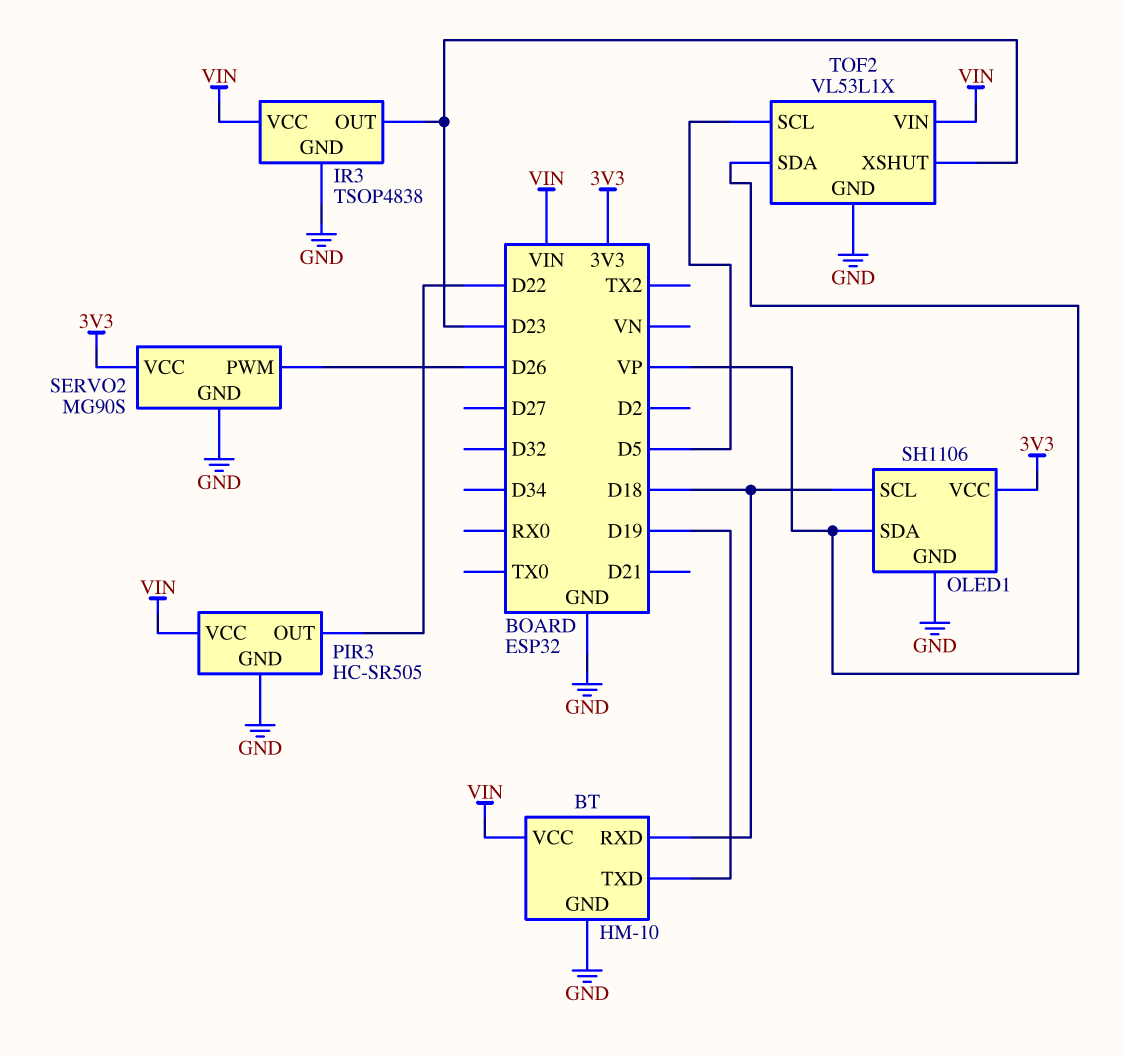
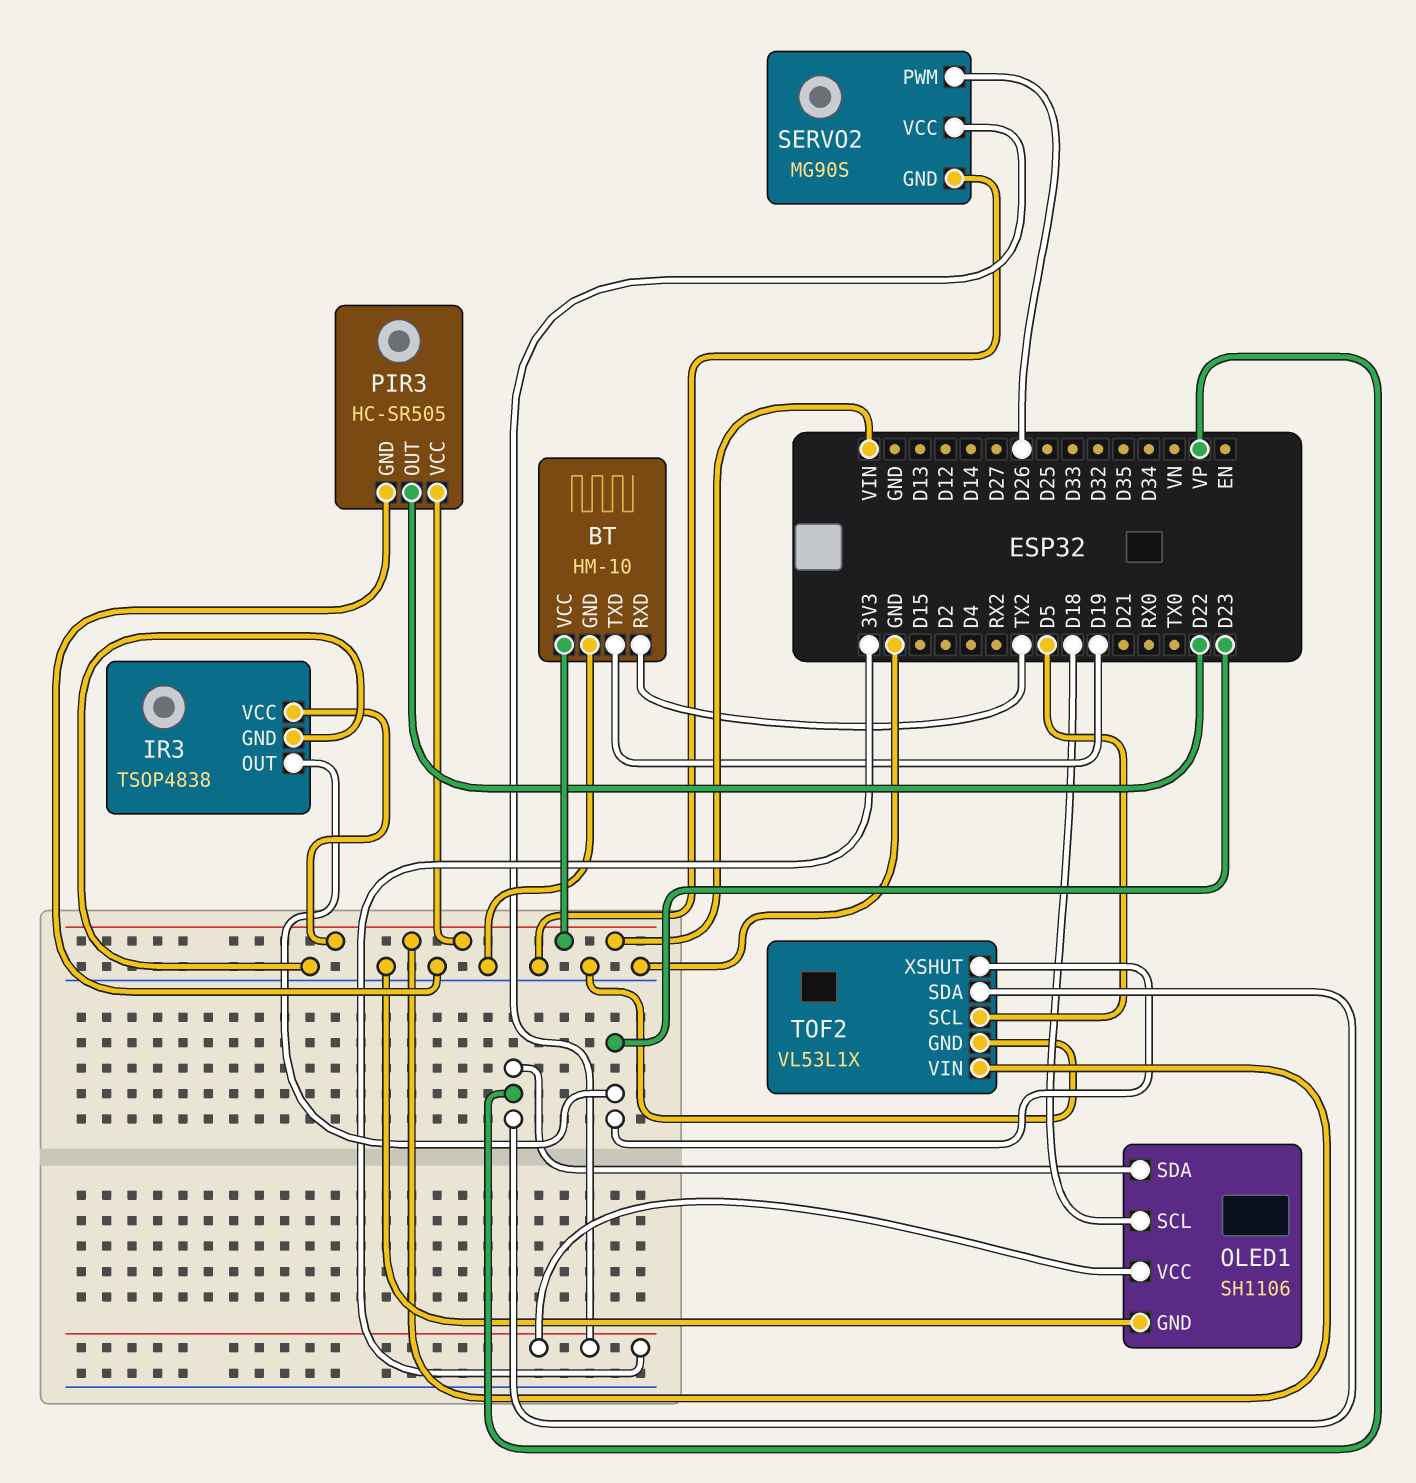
BT pin RXD: D18 -> TX2

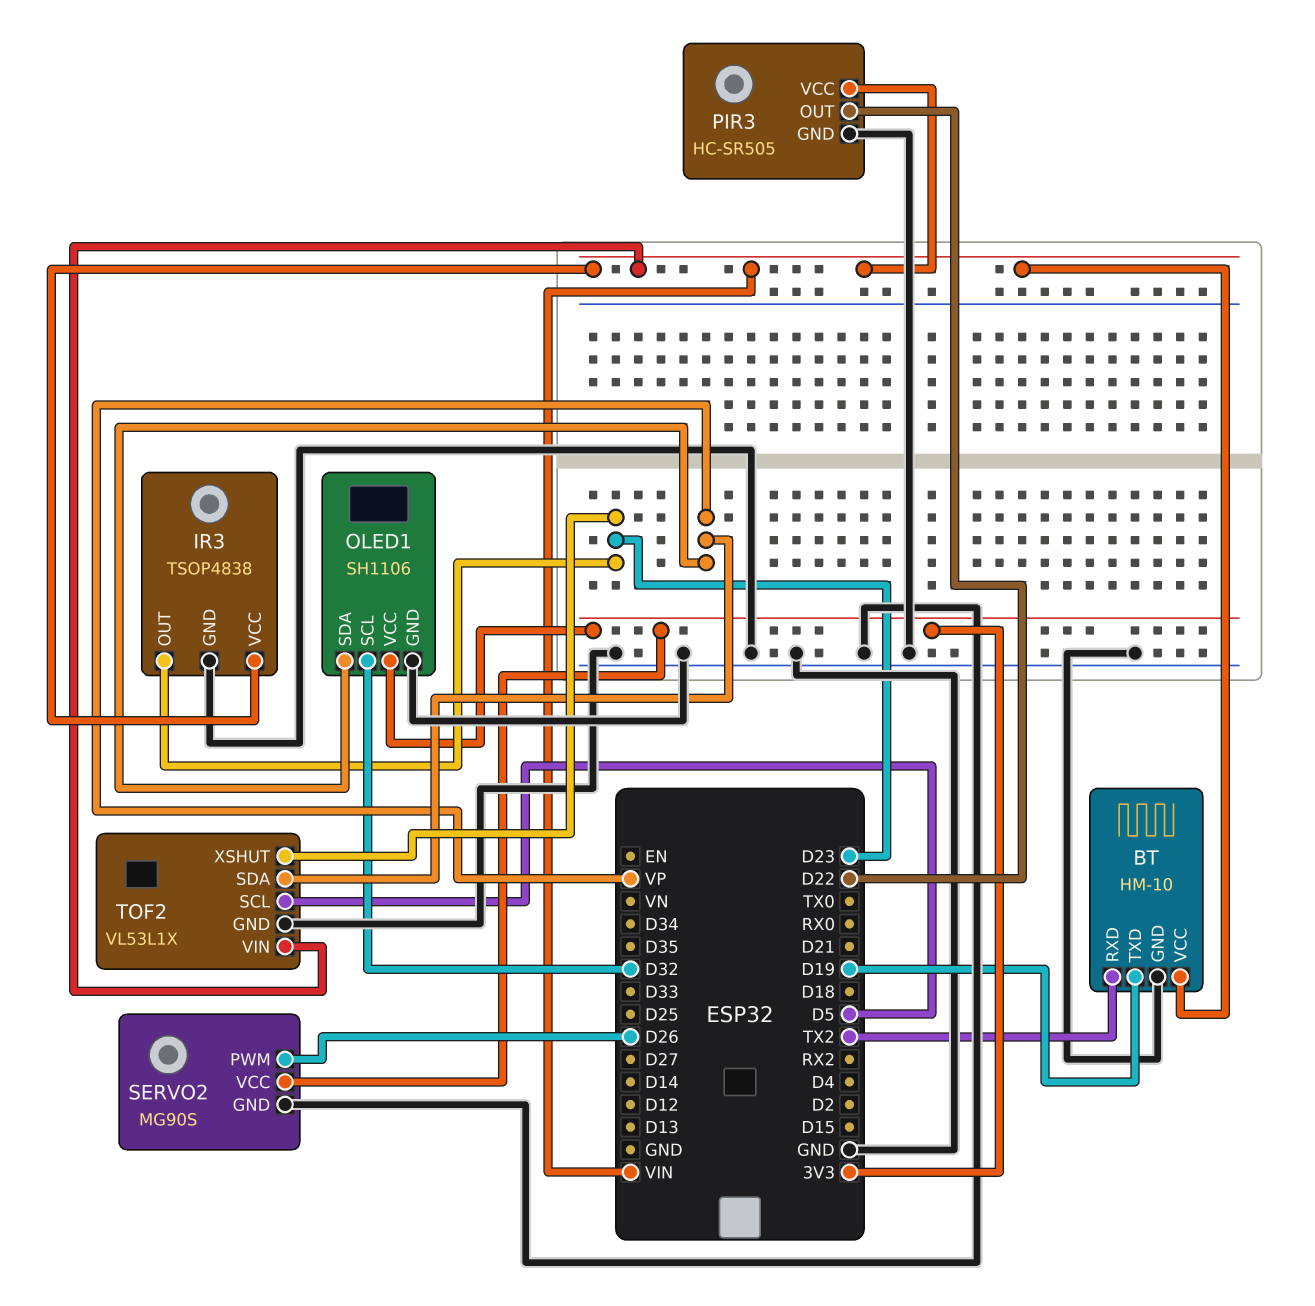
OLED1 pin SCL: D18 -> D32

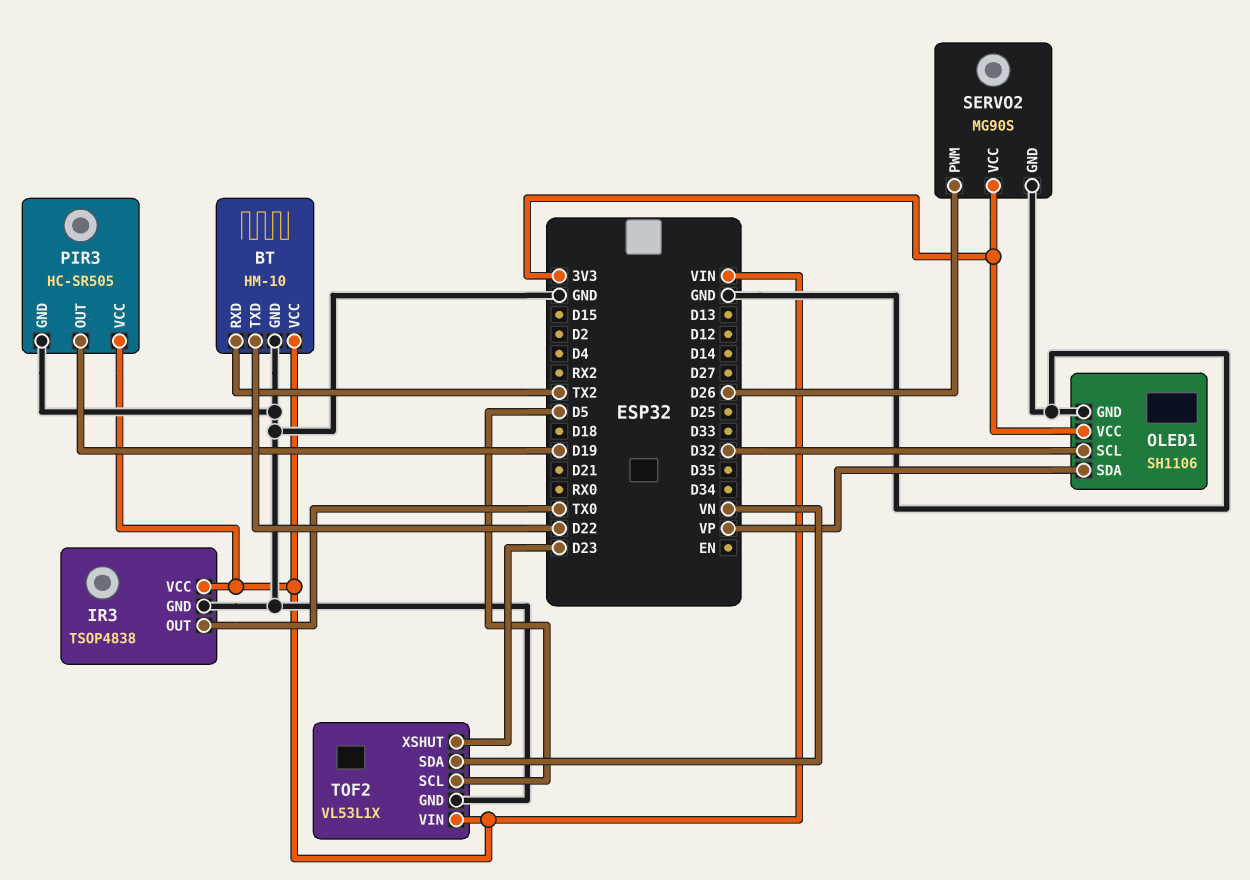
BT pin TXD: D19 -> D22
IR3 pin OUT: D23 -> TX0
PIR3 pin OUT: D22 -> D19
TOF2 pin SDA: VP -> VN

======

[WHAT TO DO] Repeat the material exactly, without images.

[RESPONSE BELOW]
BT pin RXD: D18 -> TX2

OLED1 pin SCL: D18 -> D32

BT pin TXD: D19 -> D22
IR3 pin OUT: D23 -> TX0
PIR3 pin OUT: D22 -> D19
TOF2 pin SDA: VP -> VN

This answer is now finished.